▶ _Problem description_: Return each line, exactly as given, from the one containing "now: box (green)" through the end of the entries below, and skip the rest.

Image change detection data
====================

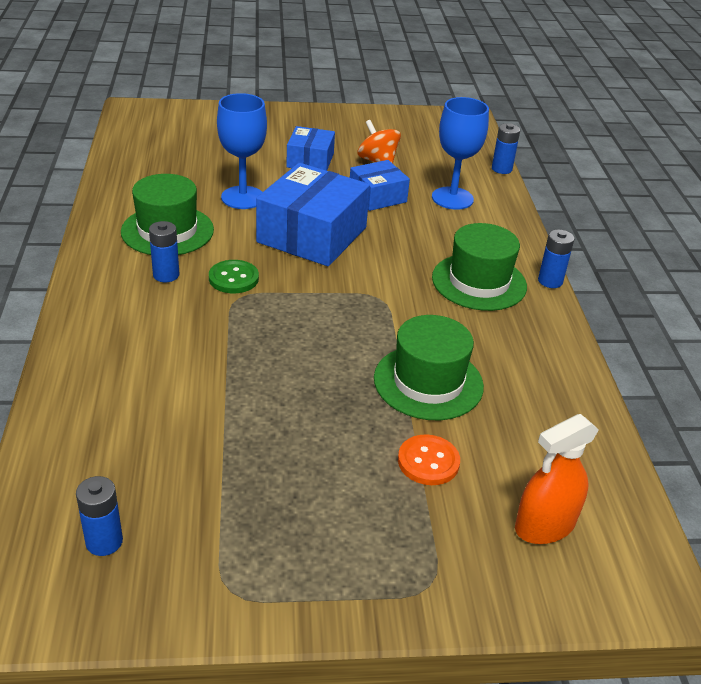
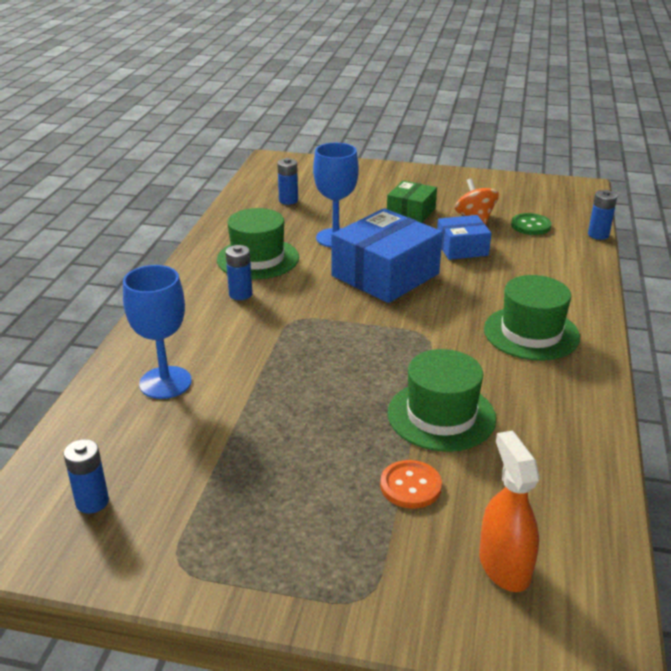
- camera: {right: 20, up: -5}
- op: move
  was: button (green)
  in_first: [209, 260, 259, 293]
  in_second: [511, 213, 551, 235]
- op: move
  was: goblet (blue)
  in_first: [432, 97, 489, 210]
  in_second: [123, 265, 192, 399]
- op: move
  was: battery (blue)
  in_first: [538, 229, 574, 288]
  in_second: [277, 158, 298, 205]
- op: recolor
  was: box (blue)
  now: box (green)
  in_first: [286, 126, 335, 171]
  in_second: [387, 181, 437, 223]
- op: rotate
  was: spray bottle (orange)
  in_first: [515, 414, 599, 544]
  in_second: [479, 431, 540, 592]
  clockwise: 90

====================

▶ _Written answer_:
  now: box (green)
  in_first: [286, 126, 335, 171]
  in_second: [387, 181, 437, 223]
- op: rotate
  was: spray bottle (orange)
  in_first: [515, 414, 599, 544]
  in_second: [479, 431, 540, 592]
  clockwise: 90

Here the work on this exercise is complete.